What to work on: Copy the lines word for word. Begin at the line that contains "building: [512,103,562,207] ->" and end with the final line of the data.
________________________________________
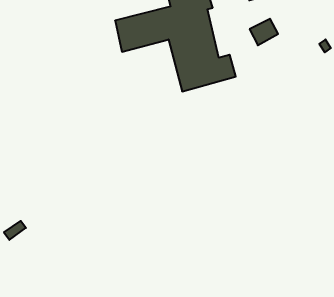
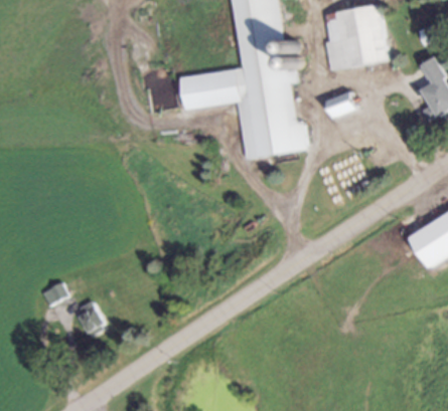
building: none -> [74,301,102,332]

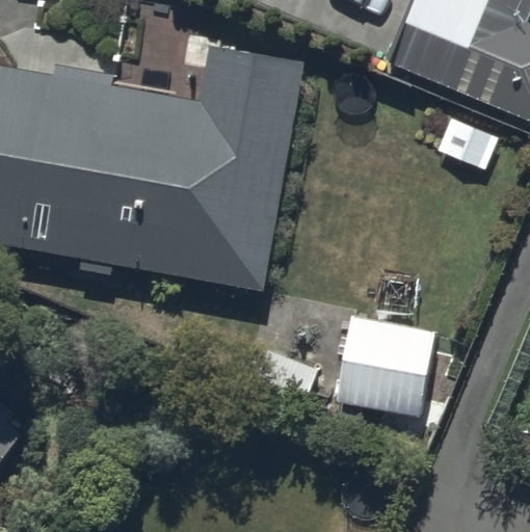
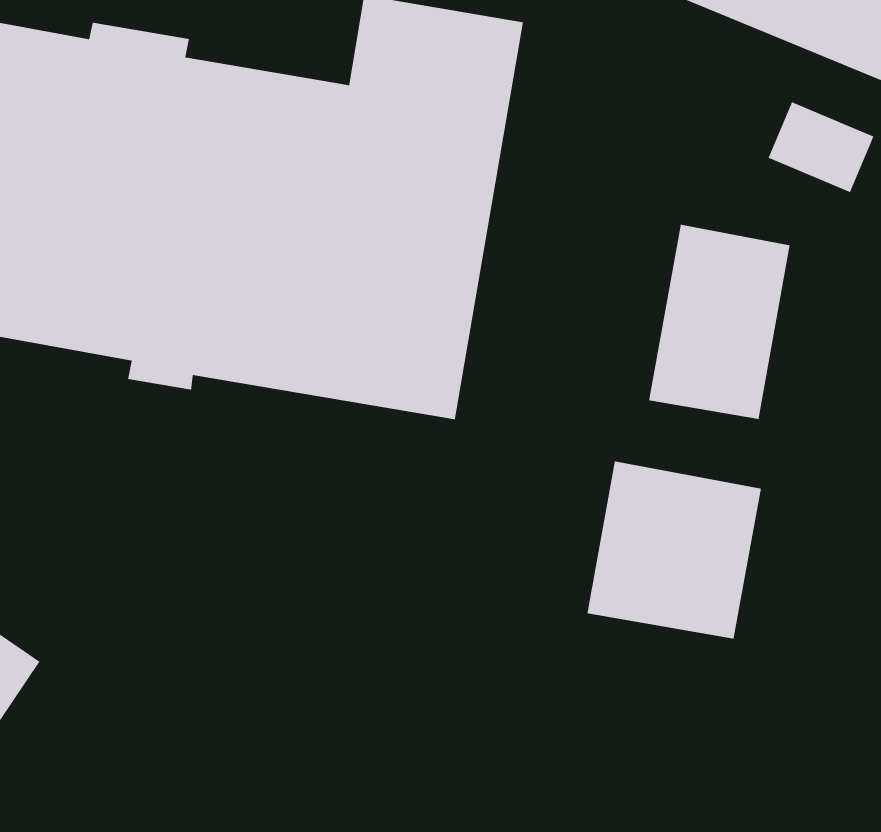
building: none -> [648,224,791,420]

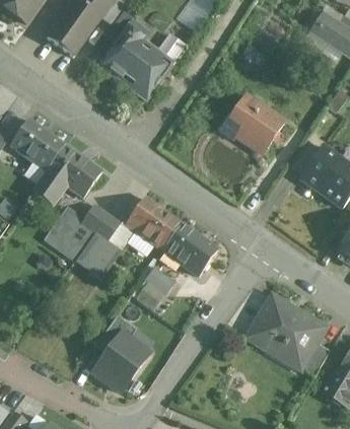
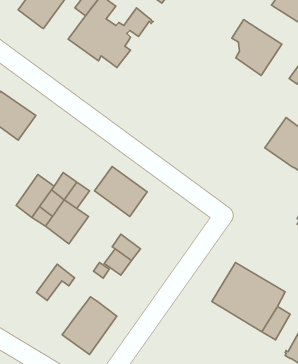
building: [232,95,284,153] -> [232,20,282,76]
building: [32,145,101,205] -> none
building: [162,224,217,275] -> none
building: [95,315,135,353] -> [36,264,75,300]

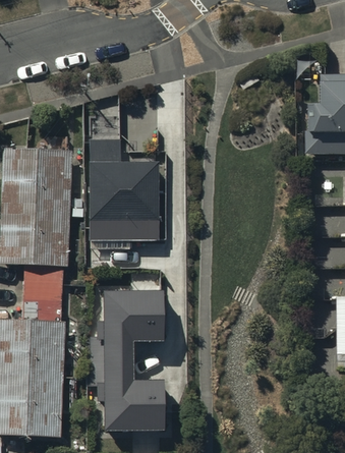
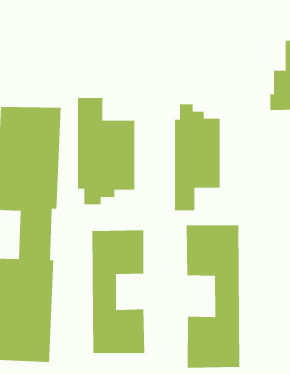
building: none -> [174,103,221,211]
building: none -> [186,224,240,368]

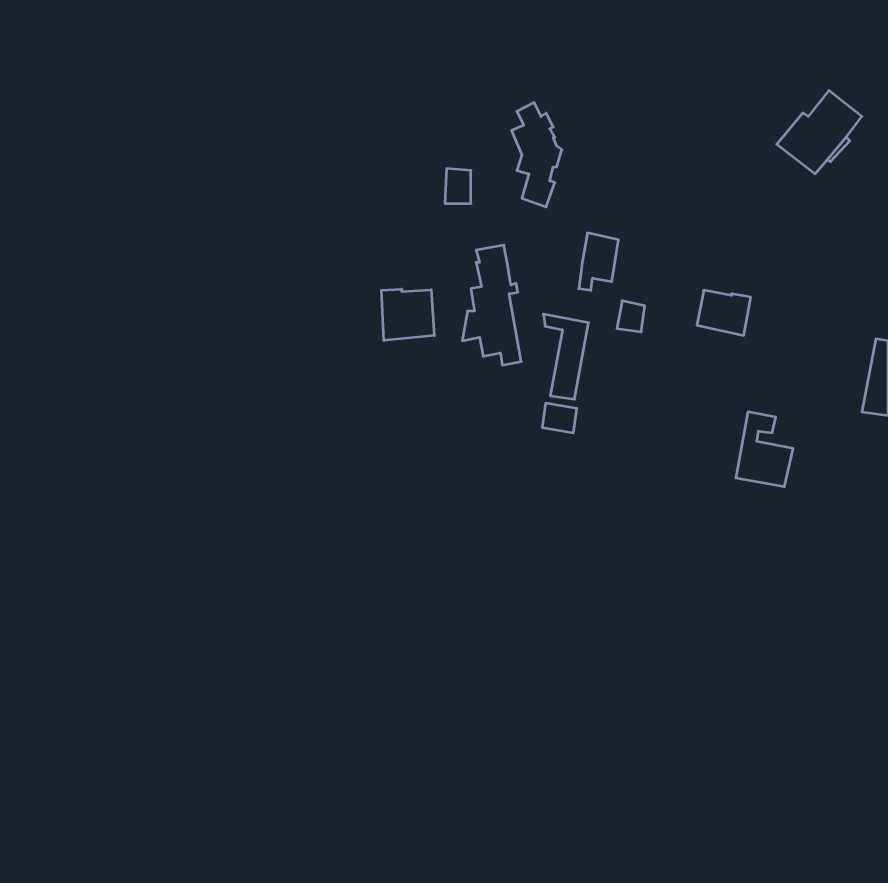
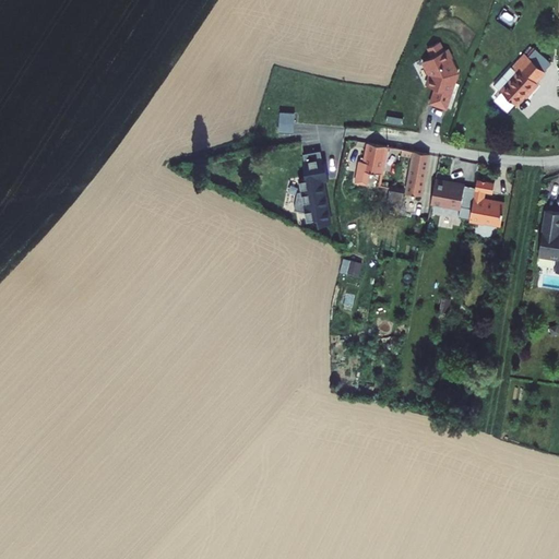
building: [512,103,562,207] -> [420,46,452,111]
building: [381,289,434,341] -> none
building: [543,314,589,399] -> [403,148,431,202]
building: [736,412,793,487] -> [474,182,510,229]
________________________________________
Problem solution:
building: [512,103,562,207] -> [420,46,452,111]
building: [381,289,434,341] -> none
building: [543,314,589,399] -> [403,148,431,202]
building: [736,412,793,487] -> [474,182,510,229]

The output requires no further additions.